Nothing below is to be printed except the lines between the line holding "none -> brown plate B13 level 1" and the line holding "green brick D1:D2", inclusive, each exactly as it appears.

____________________

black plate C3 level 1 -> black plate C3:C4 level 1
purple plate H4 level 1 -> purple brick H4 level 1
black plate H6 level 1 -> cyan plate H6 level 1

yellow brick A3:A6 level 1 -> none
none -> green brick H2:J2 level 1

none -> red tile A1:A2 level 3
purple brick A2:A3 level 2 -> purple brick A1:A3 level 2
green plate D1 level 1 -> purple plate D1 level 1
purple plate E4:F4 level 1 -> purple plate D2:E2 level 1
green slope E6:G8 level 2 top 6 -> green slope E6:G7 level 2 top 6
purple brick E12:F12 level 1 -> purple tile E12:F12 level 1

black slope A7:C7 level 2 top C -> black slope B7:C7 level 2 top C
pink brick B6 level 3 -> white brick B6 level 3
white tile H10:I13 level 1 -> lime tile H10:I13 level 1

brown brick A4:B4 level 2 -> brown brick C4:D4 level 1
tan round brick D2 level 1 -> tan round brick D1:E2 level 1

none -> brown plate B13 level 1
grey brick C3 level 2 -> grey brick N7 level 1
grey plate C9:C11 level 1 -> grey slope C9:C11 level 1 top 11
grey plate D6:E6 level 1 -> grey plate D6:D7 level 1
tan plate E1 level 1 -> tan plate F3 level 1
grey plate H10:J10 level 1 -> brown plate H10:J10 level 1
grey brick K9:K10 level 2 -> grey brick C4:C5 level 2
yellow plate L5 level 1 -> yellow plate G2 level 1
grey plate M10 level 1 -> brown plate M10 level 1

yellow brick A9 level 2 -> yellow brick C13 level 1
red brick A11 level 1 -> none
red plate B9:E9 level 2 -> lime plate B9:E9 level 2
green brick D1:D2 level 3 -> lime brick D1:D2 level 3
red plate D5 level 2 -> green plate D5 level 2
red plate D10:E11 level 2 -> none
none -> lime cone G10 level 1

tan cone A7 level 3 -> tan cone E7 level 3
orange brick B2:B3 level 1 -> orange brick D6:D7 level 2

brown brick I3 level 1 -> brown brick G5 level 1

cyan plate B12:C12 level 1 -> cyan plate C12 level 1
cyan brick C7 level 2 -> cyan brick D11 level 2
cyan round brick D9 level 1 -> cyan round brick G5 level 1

____________________

OUTPUT OF THE EXERCISE —
none -> brown plate B13 level 1
grey brick C3 level 2 -> grey brick N7 level 1
grey plate C9:C11 level 1 -> grey slope C9:C11 level 1 top 11
grey plate D6:E6 level 1 -> grey plate D6:D7 level 1
tan plate E1 level 1 -> tan plate F3 level 1
grey plate H10:J10 level 1 -> brown plate H10:J10 level 1
grey brick K9:K10 level 2 -> grey brick C4:C5 level 2
yellow plate L5 level 1 -> yellow plate G2 level 1
grey plate M10 level 1 -> brown plate M10 level 1

yellow brick A9 level 2 -> yellow brick C13 level 1
red brick A11 level 1 -> none
red plate B9:E9 level 2 -> lime plate B9:E9 level 2
green brick D1:D2 level 3 -> lime brick D1:D2 level 3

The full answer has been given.